In the data below, the answer is the run of lines from the line containing "green banana <244, 482>" through the line containing "black car <575, 548>", both included; print it exactly and nothing else.

Extracted entries:
%%

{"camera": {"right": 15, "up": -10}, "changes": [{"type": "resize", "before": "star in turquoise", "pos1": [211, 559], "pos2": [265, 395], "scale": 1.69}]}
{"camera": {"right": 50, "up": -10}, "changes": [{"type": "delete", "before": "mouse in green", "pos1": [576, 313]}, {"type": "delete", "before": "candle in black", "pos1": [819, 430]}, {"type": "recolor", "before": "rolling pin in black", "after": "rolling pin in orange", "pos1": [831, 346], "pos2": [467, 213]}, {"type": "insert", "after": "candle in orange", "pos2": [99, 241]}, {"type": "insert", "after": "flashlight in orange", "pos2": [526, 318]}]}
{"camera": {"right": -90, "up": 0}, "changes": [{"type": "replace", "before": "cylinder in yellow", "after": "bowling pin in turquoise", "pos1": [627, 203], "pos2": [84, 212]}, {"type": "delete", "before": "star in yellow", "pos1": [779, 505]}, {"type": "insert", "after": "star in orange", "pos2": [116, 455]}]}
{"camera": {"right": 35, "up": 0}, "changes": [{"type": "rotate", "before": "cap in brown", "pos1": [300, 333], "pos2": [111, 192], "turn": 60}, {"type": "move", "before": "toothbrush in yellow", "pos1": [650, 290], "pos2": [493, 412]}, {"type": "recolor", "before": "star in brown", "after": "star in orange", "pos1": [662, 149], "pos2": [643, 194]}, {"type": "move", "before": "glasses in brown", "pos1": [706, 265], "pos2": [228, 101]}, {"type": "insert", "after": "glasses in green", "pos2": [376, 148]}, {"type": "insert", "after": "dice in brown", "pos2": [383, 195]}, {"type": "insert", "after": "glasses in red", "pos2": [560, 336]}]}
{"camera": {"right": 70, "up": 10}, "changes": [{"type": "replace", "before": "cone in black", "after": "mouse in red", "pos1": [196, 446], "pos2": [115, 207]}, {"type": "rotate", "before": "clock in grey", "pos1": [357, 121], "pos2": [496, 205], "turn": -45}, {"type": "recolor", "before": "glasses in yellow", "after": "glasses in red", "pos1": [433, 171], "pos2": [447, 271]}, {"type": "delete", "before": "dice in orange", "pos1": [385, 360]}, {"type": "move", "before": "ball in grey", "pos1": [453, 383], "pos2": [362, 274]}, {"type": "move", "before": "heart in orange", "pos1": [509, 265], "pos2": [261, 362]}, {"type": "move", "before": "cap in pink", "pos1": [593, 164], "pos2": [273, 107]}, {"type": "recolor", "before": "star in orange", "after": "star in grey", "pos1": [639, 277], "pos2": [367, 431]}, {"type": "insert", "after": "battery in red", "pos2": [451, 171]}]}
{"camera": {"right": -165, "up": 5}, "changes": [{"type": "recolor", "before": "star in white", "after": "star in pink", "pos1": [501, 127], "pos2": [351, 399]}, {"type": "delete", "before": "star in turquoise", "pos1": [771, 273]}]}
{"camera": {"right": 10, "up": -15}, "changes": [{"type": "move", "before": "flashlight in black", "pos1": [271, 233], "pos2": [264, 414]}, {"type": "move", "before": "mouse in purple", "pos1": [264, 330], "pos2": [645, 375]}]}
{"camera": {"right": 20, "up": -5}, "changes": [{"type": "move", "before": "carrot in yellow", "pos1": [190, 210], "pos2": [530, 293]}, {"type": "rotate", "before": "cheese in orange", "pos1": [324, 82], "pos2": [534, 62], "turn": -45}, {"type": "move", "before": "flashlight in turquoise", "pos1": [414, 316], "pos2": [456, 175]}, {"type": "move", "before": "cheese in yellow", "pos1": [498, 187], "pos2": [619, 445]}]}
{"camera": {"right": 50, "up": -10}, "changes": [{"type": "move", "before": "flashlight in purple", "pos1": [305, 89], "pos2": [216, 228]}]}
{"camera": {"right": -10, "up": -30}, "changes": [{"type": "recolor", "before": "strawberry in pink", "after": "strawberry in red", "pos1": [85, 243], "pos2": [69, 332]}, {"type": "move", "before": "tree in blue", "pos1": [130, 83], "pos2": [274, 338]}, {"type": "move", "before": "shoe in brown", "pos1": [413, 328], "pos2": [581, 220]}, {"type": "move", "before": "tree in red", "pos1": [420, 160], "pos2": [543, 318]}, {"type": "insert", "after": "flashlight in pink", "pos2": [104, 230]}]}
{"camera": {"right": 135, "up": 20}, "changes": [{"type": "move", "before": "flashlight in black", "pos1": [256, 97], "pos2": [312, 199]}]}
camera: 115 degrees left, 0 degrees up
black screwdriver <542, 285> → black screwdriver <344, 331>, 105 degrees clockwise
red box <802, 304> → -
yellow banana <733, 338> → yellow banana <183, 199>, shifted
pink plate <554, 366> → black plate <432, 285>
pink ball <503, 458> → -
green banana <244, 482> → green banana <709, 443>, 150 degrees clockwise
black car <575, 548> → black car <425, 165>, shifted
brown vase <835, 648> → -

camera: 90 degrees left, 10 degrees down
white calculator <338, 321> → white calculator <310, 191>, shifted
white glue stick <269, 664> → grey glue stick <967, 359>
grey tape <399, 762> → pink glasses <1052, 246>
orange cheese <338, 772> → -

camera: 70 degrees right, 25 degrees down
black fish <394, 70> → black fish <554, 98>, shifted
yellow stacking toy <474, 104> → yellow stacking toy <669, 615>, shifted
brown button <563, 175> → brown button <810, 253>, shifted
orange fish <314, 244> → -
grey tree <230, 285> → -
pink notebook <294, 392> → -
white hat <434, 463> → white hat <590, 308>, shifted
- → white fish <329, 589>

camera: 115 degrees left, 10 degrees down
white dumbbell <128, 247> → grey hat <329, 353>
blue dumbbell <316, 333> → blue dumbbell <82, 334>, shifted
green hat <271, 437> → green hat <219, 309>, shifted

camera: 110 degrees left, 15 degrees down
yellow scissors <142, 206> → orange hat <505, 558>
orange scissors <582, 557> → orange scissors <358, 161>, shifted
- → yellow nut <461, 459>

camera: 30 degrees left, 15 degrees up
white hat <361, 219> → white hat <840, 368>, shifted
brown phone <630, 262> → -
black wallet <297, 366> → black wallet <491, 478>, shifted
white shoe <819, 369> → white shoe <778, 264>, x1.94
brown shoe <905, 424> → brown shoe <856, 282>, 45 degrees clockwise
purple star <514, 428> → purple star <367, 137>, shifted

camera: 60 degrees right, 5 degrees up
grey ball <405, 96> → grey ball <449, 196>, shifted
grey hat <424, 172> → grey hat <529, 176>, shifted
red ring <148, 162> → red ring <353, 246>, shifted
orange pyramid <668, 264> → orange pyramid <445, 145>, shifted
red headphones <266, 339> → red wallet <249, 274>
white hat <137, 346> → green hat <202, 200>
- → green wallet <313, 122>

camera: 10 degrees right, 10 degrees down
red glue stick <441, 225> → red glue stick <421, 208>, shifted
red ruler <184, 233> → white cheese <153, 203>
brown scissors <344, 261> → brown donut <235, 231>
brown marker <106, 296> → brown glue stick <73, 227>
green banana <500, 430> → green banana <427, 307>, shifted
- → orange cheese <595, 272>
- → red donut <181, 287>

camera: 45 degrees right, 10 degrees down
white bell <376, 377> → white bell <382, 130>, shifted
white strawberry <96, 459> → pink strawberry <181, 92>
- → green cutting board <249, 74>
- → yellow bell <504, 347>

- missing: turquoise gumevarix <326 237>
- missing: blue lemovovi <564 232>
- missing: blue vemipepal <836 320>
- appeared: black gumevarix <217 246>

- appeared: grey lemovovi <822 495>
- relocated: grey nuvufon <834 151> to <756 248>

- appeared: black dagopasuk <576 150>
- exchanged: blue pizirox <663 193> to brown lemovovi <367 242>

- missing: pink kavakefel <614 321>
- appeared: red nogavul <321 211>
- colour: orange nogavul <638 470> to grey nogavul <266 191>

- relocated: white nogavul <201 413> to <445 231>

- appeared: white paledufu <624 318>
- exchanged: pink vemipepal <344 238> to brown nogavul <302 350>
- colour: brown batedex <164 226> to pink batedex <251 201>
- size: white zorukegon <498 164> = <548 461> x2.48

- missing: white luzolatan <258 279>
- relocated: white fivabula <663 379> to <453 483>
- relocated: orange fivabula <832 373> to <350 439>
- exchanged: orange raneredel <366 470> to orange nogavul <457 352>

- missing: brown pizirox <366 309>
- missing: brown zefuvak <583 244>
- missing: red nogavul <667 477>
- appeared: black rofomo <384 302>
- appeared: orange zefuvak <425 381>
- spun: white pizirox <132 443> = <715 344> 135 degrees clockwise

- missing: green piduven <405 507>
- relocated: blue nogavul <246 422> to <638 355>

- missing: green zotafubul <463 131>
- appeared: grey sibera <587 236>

%%

Response box:
green banana <244, 482> → green banana <709, 443>, 150 degrees clockwise
black car <575, 548> → black car <425, 165>, shifted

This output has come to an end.